#### TASK OBJECTIVE
Exact copy without images: repeat every entry as written.
════════════════════
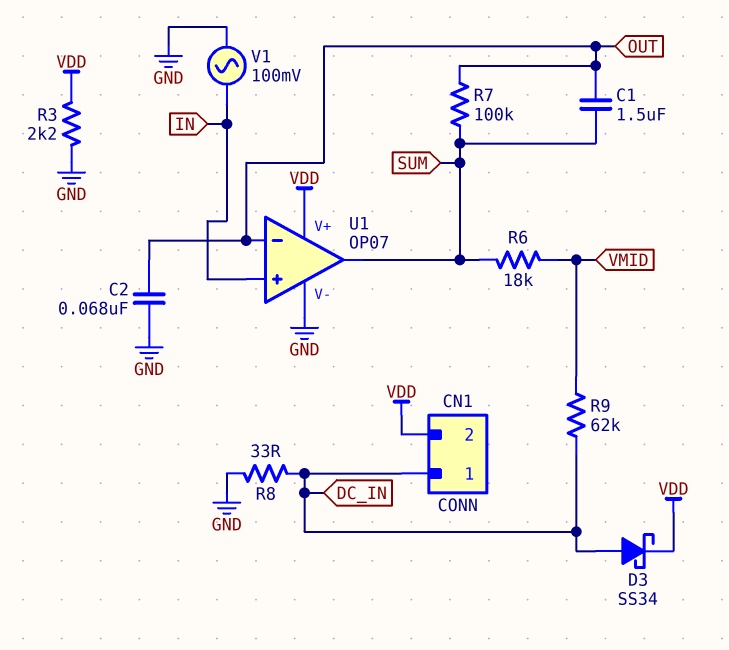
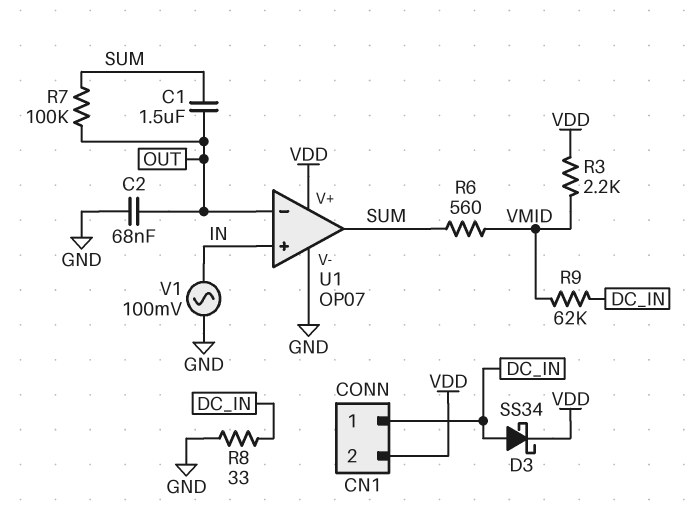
R3: 2.2k (GND, VDD) -> 2.2k (VDD, VMID)
R6: 18k (SUM, VMID) -> 560 (SUM, VMID)

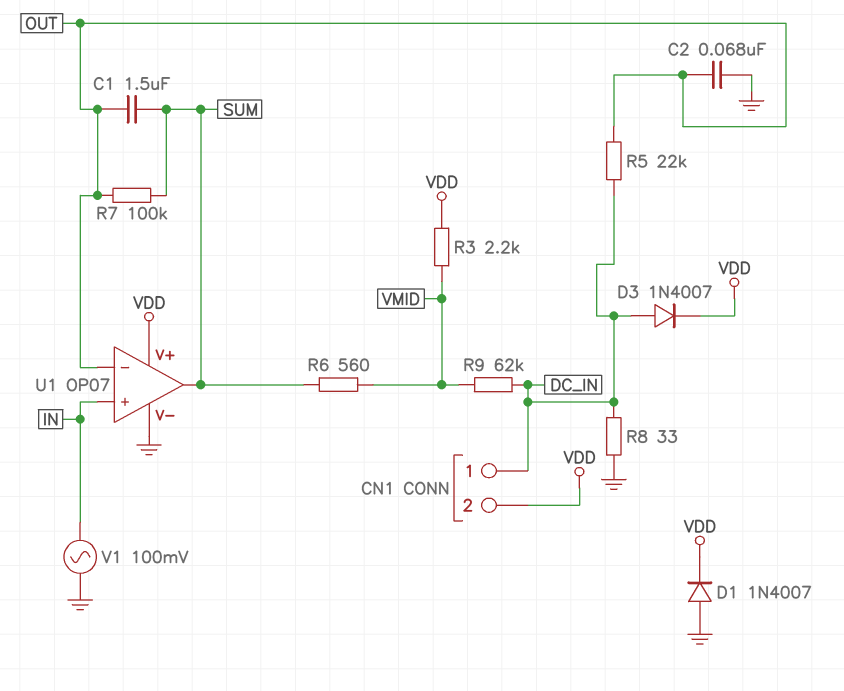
D1: none -> diode 1N4007 (A GND, K VDD)
D3: schottky SS34 (A DC_IN, K VDD) -> diode 1N4007 (A DC_IN, K VDD)
R5: none -> 22k (DC_IN, OUT)

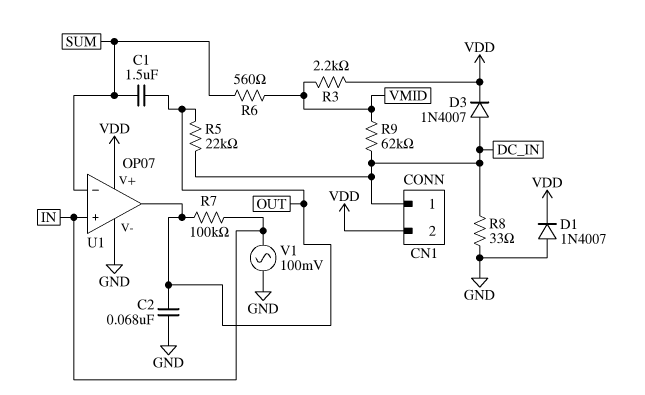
R7: 100k (OUT, SUM) -> 100k (IN, OUT)
U1 pin in-: OUT -> SUM
U1 pin out: SUM -> OUT

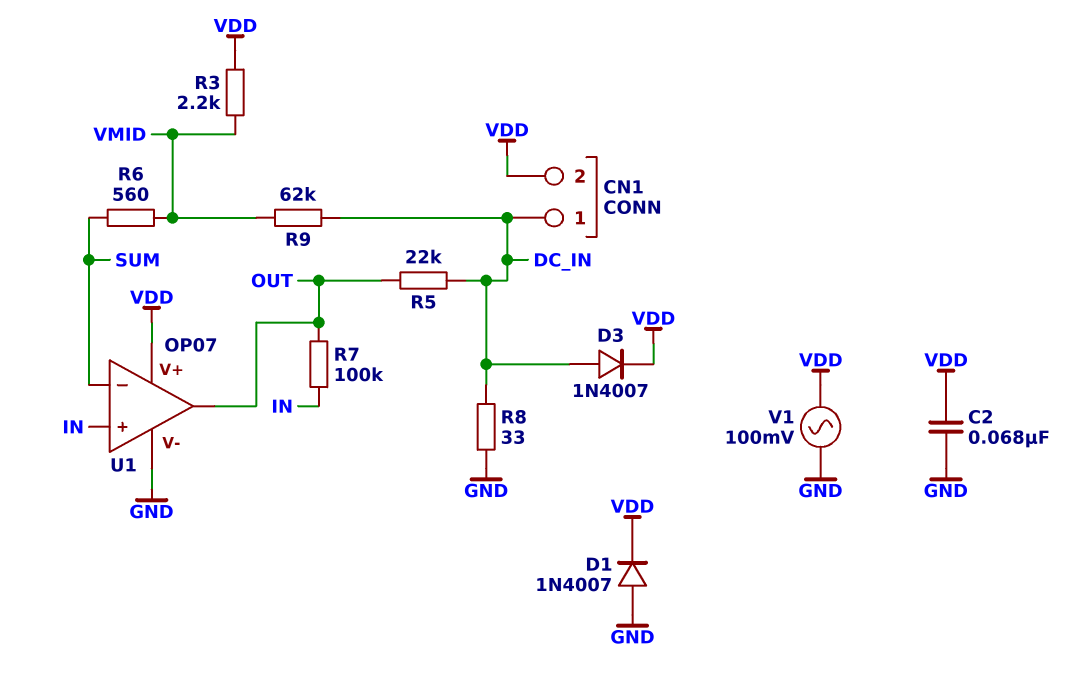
C1: 1.5uF (OUT, SUM) -> none
C2: 68nF (GND, OUT) -> 68nF (GND, VDD)
V1: AC 100mV (GND, IN) -> AC 100mV (GND, VDD)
════════════════════
#### SOLUTION BELOW
R3: 2.2k (GND, VDD) -> 2.2k (VDD, VMID)
R6: 18k (SUM, VMID) -> 560 (SUM, VMID)

D1: none -> diode 1N4007 (A GND, K VDD)
D3: schottky SS34 (A DC_IN, K VDD) -> diode 1N4007 (A DC_IN, K VDD)
R5: none -> 22k (DC_IN, OUT)

R7: 100k (OUT, SUM) -> 100k (IN, OUT)
U1 pin in-: OUT -> SUM
U1 pin out: SUM -> OUT

C1: 1.5uF (OUT, SUM) -> none
C2: 68nF (GND, OUT) -> 68nF (GND, VDD)
V1: AC 100mV (GND, IN) -> AC 100mV (GND, VDD)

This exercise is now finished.